Make an exact copy of all the entries shown below.

[Spatial object tracking data]
=======

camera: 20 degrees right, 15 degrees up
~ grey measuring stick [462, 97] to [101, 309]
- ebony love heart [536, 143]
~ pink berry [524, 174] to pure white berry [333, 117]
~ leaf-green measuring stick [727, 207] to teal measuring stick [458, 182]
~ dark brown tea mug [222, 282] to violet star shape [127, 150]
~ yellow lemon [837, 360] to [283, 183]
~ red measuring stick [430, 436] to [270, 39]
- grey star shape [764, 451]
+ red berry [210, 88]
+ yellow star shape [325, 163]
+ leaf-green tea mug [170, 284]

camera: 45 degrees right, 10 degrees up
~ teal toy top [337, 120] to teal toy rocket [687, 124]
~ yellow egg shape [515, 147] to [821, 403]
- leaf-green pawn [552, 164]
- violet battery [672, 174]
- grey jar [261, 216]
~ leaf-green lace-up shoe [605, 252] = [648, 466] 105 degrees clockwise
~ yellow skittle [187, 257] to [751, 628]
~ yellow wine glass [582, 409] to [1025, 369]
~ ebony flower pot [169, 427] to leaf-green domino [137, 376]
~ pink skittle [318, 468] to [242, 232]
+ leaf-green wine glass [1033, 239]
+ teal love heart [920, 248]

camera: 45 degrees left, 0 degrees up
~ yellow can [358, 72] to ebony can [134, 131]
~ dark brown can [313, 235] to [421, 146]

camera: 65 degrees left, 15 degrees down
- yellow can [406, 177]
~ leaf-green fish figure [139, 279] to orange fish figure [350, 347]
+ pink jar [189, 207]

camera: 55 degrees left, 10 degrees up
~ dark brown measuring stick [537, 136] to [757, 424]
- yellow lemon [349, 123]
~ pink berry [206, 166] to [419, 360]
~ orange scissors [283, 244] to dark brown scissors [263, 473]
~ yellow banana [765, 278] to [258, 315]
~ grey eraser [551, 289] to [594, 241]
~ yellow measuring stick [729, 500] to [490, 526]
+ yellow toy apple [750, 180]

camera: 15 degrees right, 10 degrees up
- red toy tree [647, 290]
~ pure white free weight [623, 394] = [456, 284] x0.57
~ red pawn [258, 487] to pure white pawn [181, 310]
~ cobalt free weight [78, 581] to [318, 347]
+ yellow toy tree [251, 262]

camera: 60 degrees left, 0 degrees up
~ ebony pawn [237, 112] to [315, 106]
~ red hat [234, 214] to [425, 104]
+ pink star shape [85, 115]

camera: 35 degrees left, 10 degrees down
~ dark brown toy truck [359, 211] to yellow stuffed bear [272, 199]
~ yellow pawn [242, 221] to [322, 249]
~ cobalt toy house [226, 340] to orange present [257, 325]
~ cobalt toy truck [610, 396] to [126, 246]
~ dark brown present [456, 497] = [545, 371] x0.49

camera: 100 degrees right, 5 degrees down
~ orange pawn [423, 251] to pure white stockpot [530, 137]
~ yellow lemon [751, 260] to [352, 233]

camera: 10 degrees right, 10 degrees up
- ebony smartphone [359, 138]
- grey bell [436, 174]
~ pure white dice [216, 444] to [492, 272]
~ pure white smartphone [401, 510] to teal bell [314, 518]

=======

§ **Expected output**
camera: 20 degrees right, 15 degrees up
~ grey measuring stick [462, 97] to [101, 309]
- ebony love heart [536, 143]
~ pink berry [524, 174] to pure white berry [333, 117]
~ leaf-green measuring stick [727, 207] to teal measuring stick [458, 182]
~ dark brown tea mug [222, 282] to violet star shape [127, 150]
~ yellow lemon [837, 360] to [283, 183]
~ red measuring stick [430, 436] to [270, 39]
- grey star shape [764, 451]
+ red berry [210, 88]
+ yellow star shape [325, 163]
+ leaf-green tea mug [170, 284]

camera: 45 degrees right, 10 degrees up
~ teal toy top [337, 120] to teal toy rocket [687, 124]
~ yellow egg shape [515, 147] to [821, 403]
- leaf-green pawn [552, 164]
- violet battery [672, 174]
- grey jar [261, 216]
~ leaf-green lace-up shoe [605, 252] = [648, 466] 105 degrees clockwise
~ yellow skittle [187, 257] to [751, 628]
~ yellow wine glass [582, 409] to [1025, 369]
~ ebony flower pot [169, 427] to leaf-green domino [137, 376]
~ pink skittle [318, 468] to [242, 232]
+ leaf-green wine glass [1033, 239]
+ teal love heart [920, 248]

camera: 45 degrees left, 0 degrees up
~ yellow can [358, 72] to ebony can [134, 131]
~ dark brown can [313, 235] to [421, 146]

camera: 65 degrees left, 15 degrees down
- yellow can [406, 177]
~ leaf-green fish figure [139, 279] to orange fish figure [350, 347]
+ pink jar [189, 207]

camera: 55 degrees left, 10 degrees up
~ dark brown measuring stick [537, 136] to [757, 424]
- yellow lemon [349, 123]
~ pink berry [206, 166] to [419, 360]
~ orange scissors [283, 244] to dark brown scissors [263, 473]
~ yellow banana [765, 278] to [258, 315]
~ grey eraser [551, 289] to [594, 241]
~ yellow measuring stick [729, 500] to [490, 526]
+ yellow toy apple [750, 180]

camera: 15 degrees right, 10 degrees up
- red toy tree [647, 290]
~ pure white free weight [623, 394] = [456, 284] x0.57
~ red pawn [258, 487] to pure white pawn [181, 310]
~ cobalt free weight [78, 581] to [318, 347]
+ yellow toy tree [251, 262]

camera: 60 degrees left, 0 degrees up
~ ebony pawn [237, 112] to [315, 106]
~ red hat [234, 214] to [425, 104]
+ pink star shape [85, 115]

camera: 35 degrees left, 10 degrees down
~ dark brown toy truck [359, 211] to yellow stuffed bear [272, 199]
~ yellow pawn [242, 221] to [322, 249]
~ cobalt toy house [226, 340] to orange present [257, 325]
~ cobalt toy truck [610, 396] to [126, 246]
~ dark brown present [456, 497] = [545, 371] x0.49

camera: 100 degrees right, 5 degrees down
~ orange pawn [423, 251] to pure white stockpot [530, 137]
~ yellow lemon [751, 260] to [352, 233]

camera: 10 degrees right, 10 degrees up
- ebony smartphone [359, 138]
- grey bell [436, 174]
~ pure white dice [216, 444] to [492, 272]
~ pure white smartphone [401, 510] to teal bell [314, 518]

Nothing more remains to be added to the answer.